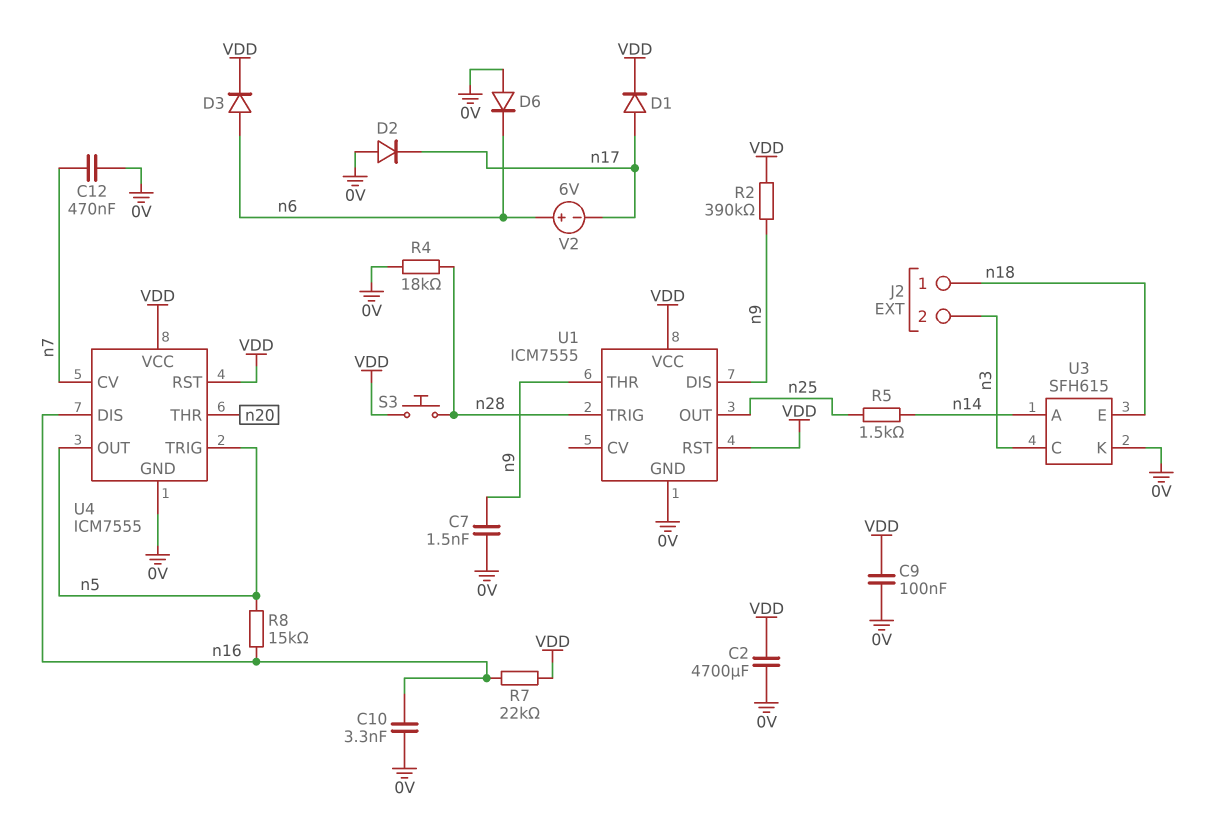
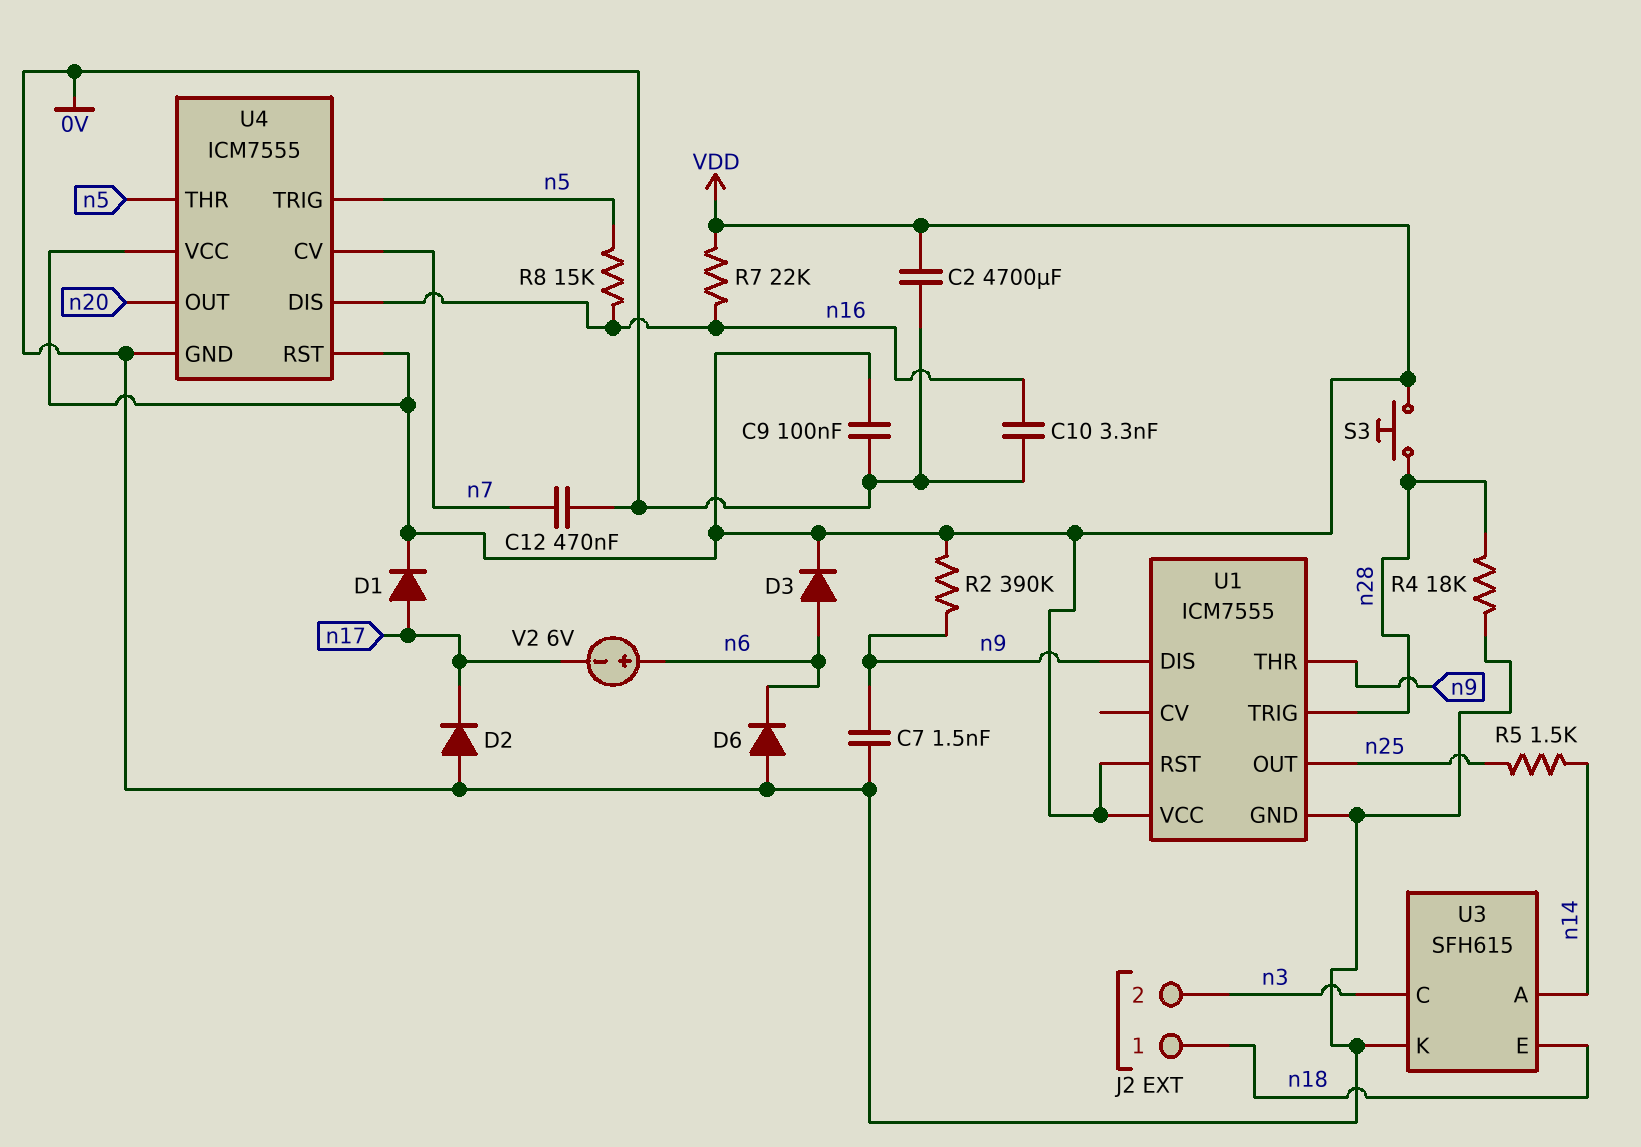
U4 pin OUT: n5 -> n20
U4 pin THR: n20 -> n5

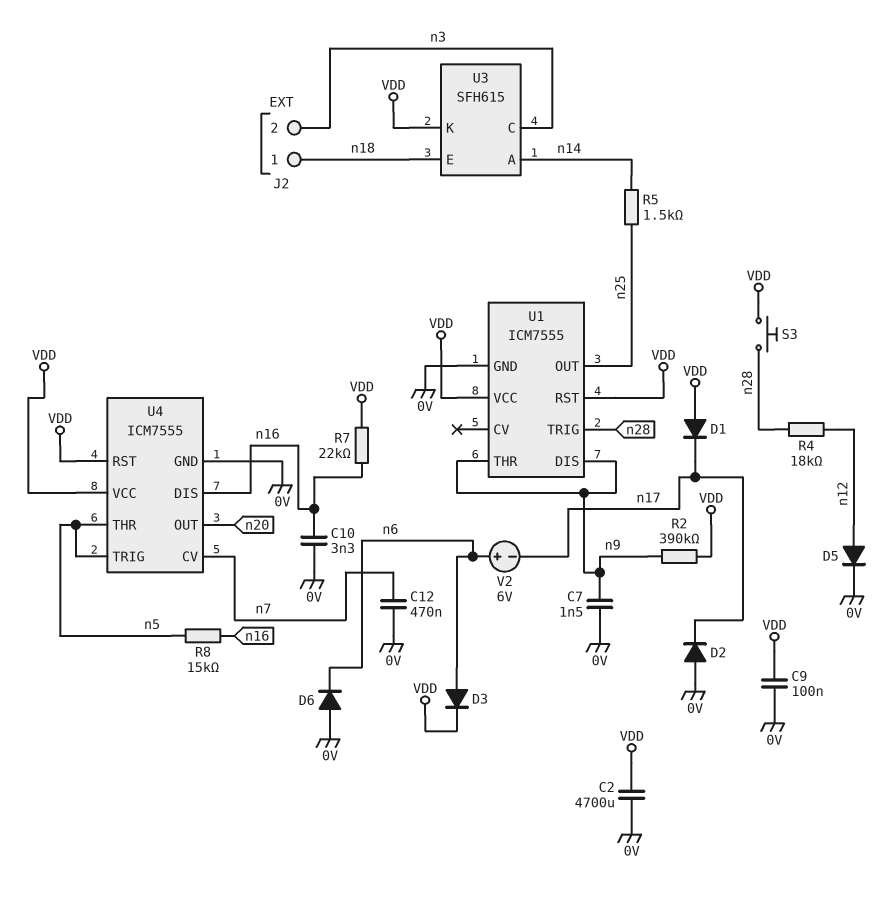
D1: diode (A n17, K VDD) -> diode (A VDD, K n17)
D5: none -> diode (A n12, K 0V)
R4: 18k (0V, n28) -> 18k (n12, n28)
U3 pin K: 0V -> VDD

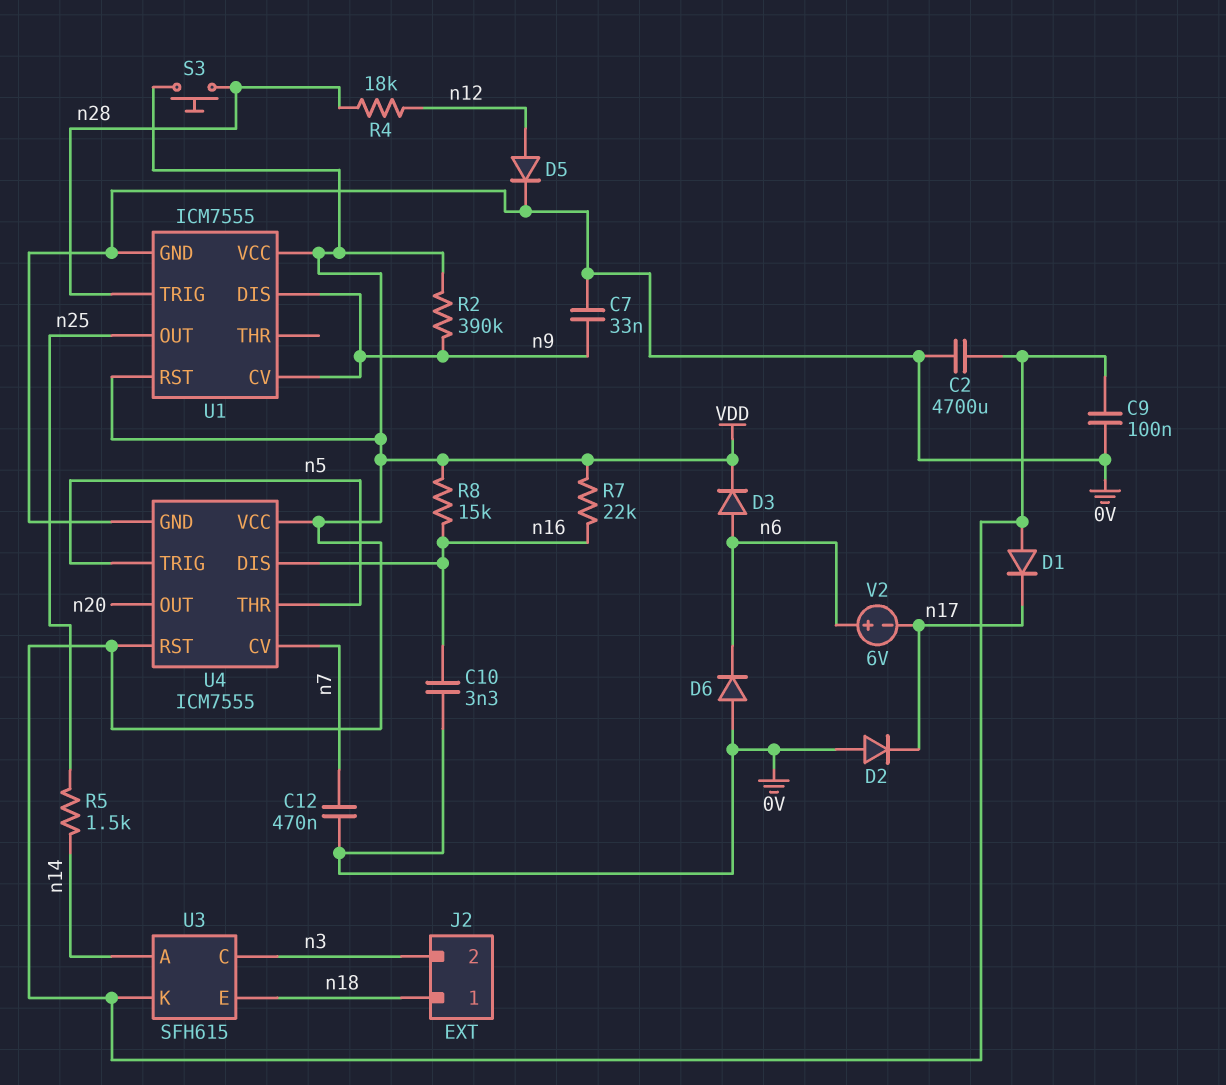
C7: 1.5nF (0V, n9) -> 33nF (0V, n9)
R8: 15k (n5, n16) -> 15k (VDD, n16)
U1 pin CV: none -> n9
U1 pin THR: n9 -> none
────────────────────────────────────────
* _WORK ORDER_: An exact printout of the entries is wanted, covering the first line through the line holding "R8: 15k (n5, n16) -> 15k (VDD, n16)", with pictures kept out of it.

* _SOLUTION TO THIS PROBLEM_:
U4 pin OUT: n5 -> n20
U4 pin THR: n20 -> n5

D1: diode (A n17, K VDD) -> diode (A VDD, K n17)
D5: none -> diode (A n12, K 0V)
R4: 18k (0V, n28) -> 18k (n12, n28)
U3 pin K: 0V -> VDD

C7: 1.5nF (0V, n9) -> 33nF (0V, n9)
R8: 15k (n5, n16) -> 15k (VDD, n16)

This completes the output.